§ Brief
Reproduce only the stretch of entries below that begins at the first line and ends at the line holding "green pyramid: 1 -> 3".

§ Records for this exercise
====

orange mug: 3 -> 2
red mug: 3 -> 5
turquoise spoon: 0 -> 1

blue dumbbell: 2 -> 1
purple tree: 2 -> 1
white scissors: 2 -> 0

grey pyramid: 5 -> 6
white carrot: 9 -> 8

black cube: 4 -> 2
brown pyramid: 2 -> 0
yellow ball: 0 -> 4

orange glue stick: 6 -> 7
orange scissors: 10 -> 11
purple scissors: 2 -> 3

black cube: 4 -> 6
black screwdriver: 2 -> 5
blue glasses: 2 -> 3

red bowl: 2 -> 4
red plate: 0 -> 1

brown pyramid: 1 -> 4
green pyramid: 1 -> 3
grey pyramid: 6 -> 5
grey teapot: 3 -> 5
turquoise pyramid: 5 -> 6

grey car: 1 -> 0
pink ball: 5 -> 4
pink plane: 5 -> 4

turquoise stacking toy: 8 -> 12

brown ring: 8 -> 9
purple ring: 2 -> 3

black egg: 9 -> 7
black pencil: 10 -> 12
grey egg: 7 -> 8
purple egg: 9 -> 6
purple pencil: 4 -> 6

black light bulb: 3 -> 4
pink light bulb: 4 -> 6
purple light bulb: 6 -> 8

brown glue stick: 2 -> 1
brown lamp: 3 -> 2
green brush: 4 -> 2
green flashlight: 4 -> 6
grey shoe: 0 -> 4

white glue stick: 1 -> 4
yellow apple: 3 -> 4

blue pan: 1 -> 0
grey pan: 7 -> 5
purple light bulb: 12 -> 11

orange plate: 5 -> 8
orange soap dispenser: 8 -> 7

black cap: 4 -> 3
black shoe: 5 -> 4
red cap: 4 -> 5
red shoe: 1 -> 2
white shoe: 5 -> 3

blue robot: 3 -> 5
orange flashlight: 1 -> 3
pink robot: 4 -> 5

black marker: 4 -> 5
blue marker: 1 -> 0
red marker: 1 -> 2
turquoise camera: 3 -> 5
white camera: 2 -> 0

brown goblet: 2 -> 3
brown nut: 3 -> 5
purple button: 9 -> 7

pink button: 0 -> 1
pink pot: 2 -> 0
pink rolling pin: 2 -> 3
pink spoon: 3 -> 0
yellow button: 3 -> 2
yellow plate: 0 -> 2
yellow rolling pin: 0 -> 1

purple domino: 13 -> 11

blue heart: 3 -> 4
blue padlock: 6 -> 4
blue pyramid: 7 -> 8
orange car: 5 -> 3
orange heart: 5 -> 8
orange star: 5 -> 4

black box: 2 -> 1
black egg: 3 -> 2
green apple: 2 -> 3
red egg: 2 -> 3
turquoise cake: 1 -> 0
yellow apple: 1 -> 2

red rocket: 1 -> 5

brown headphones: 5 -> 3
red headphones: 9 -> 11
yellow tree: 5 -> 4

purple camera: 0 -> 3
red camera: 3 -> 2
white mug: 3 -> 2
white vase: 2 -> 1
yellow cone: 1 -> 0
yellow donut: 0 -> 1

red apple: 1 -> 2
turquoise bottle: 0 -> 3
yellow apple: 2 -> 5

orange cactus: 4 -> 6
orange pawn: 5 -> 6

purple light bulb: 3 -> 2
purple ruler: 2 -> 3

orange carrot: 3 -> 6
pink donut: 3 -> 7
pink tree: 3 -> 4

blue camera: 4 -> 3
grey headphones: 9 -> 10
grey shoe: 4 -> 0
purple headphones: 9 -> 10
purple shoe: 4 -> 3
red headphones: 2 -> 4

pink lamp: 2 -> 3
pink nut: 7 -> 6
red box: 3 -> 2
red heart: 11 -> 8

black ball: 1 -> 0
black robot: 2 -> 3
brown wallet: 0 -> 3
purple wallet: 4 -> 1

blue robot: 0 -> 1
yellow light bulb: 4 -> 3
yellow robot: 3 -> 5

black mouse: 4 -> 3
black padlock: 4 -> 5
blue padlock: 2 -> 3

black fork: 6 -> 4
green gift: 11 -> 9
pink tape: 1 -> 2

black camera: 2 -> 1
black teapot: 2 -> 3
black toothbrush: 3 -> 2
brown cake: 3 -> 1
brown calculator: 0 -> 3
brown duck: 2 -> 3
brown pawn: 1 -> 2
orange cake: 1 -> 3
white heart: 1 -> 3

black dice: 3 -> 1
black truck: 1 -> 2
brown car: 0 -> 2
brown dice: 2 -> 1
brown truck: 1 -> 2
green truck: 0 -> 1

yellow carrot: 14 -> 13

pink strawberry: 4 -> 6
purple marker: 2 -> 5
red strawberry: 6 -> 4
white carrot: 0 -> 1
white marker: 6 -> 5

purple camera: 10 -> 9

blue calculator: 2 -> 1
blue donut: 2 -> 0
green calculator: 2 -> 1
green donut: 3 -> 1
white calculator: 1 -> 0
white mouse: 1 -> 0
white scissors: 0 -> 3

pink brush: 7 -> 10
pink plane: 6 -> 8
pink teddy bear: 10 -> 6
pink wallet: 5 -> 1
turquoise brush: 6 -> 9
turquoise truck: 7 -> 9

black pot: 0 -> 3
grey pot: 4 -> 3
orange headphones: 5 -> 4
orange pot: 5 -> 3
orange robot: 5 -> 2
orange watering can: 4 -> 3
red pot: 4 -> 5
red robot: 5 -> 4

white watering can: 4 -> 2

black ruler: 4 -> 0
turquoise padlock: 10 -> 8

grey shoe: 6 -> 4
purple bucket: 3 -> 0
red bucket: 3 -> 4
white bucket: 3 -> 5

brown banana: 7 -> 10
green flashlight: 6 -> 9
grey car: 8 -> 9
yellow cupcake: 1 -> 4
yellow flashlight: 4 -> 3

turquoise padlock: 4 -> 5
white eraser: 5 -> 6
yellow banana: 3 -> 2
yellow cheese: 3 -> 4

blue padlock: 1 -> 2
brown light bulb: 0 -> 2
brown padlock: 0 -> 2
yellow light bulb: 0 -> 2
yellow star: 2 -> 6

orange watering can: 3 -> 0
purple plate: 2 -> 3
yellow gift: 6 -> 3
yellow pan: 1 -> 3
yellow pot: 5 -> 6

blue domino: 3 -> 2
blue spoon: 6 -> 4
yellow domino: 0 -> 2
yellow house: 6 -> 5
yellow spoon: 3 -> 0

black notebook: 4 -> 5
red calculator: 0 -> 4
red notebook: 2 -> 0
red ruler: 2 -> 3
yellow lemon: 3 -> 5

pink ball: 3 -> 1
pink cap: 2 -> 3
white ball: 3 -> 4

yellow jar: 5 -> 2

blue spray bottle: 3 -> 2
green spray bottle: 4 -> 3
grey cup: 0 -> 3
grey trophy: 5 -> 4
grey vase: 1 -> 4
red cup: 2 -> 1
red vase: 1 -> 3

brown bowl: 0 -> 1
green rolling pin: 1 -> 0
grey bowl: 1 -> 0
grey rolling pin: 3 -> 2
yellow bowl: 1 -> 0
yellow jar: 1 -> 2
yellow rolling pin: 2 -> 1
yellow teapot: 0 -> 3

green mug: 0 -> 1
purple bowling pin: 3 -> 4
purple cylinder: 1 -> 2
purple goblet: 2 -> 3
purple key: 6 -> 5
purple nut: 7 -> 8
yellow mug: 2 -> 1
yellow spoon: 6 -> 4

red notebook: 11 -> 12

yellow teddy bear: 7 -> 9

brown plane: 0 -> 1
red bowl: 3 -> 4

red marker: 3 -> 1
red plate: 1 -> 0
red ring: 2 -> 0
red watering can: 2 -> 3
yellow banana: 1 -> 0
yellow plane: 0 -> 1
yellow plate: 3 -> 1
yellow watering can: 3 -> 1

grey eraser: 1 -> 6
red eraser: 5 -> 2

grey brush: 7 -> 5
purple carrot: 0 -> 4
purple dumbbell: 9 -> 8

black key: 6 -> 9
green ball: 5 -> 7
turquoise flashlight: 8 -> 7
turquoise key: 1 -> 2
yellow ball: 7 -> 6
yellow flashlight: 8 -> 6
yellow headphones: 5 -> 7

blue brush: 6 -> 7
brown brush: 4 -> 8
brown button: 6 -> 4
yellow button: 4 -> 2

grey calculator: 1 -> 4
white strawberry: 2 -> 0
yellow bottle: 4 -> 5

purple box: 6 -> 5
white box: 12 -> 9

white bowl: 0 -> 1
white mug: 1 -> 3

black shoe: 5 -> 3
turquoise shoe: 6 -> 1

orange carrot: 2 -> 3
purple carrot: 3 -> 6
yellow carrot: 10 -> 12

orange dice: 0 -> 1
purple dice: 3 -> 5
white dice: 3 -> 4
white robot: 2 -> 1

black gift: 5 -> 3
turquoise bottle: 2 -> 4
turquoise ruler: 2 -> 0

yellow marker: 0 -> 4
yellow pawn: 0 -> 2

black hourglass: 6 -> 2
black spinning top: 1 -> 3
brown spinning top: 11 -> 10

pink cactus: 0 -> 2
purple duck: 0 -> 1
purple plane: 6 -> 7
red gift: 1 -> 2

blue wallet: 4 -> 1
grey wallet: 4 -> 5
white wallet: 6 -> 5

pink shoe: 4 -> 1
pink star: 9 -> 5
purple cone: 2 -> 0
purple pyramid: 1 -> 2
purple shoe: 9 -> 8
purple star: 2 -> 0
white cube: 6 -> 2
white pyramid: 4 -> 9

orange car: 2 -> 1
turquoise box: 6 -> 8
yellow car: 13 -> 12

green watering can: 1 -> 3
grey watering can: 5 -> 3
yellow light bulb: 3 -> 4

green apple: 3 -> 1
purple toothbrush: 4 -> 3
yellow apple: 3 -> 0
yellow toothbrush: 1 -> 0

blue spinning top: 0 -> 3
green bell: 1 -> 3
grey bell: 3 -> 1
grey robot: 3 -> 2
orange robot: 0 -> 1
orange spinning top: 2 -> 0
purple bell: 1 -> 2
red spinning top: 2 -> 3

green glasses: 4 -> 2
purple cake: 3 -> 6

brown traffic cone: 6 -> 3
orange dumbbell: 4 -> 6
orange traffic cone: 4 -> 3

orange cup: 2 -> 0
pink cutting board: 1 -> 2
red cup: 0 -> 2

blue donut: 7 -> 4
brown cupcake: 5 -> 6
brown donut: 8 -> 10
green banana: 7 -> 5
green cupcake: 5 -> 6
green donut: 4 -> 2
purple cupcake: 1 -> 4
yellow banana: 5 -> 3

====

§ Exercise answer
orange mug: 3 -> 2
red mug: 3 -> 5
turquoise spoon: 0 -> 1

blue dumbbell: 2 -> 1
purple tree: 2 -> 1
white scissors: 2 -> 0

grey pyramid: 5 -> 6
white carrot: 9 -> 8

black cube: 4 -> 2
brown pyramid: 2 -> 0
yellow ball: 0 -> 4

orange glue stick: 6 -> 7
orange scissors: 10 -> 11
purple scissors: 2 -> 3

black cube: 4 -> 6
black screwdriver: 2 -> 5
blue glasses: 2 -> 3

red bowl: 2 -> 4
red plate: 0 -> 1

brown pyramid: 1 -> 4
green pyramid: 1 -> 3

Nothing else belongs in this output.